— Exercise instructions —
Each entry below must be given again word for word, with no pictures.
[[ Records supplied open ]]
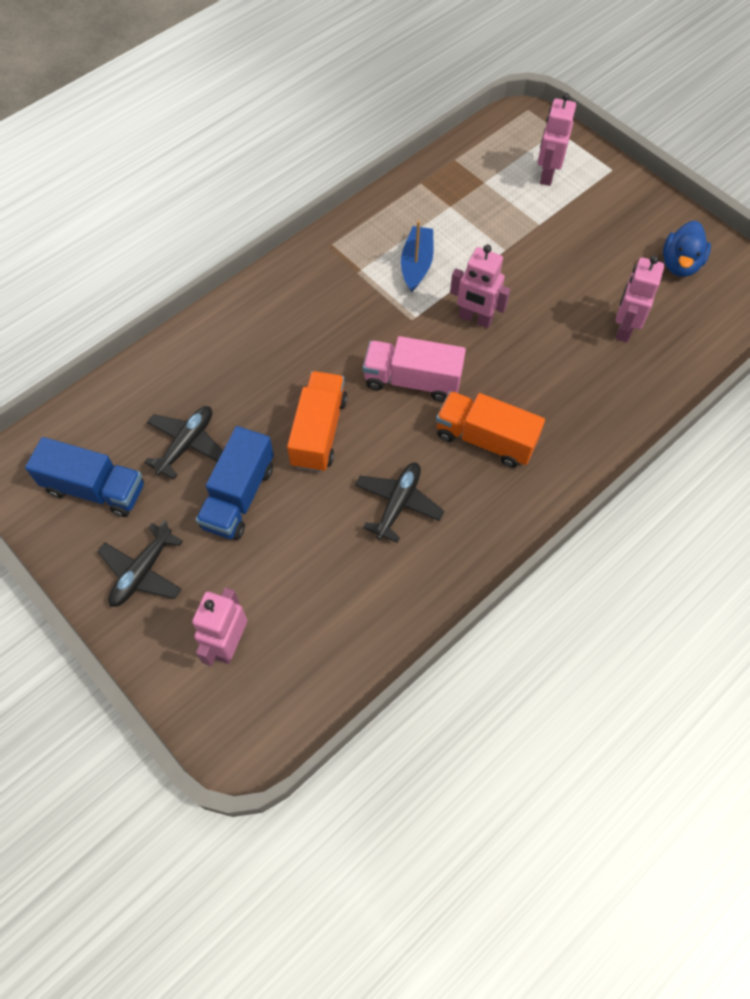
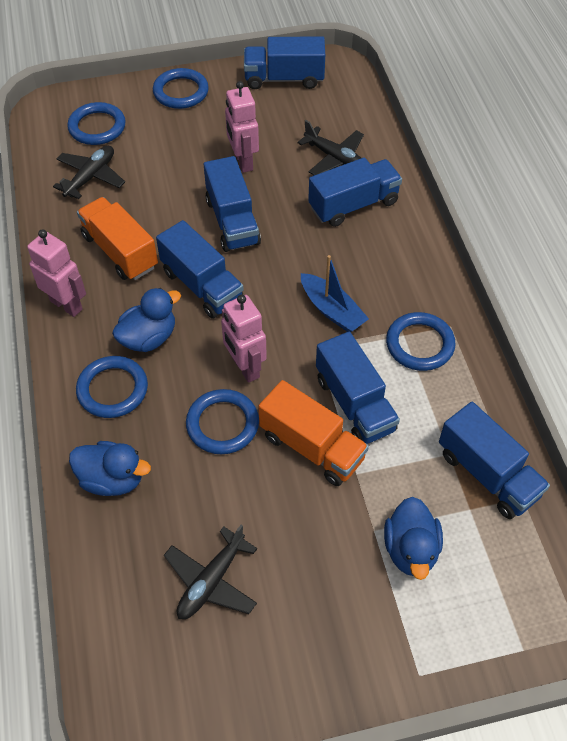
blue duck: 1 -> 3
blue ring: 0 -> 5
blue truck: 2 -> 6
pink robot: 4 -> 3
pink truck: 1 -> 0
[[ Records supplied closed ]]
— Result of the exercise —
blue duck: 1 -> 3
blue ring: 0 -> 5
blue truck: 2 -> 6
pink robot: 4 -> 3
pink truck: 1 -> 0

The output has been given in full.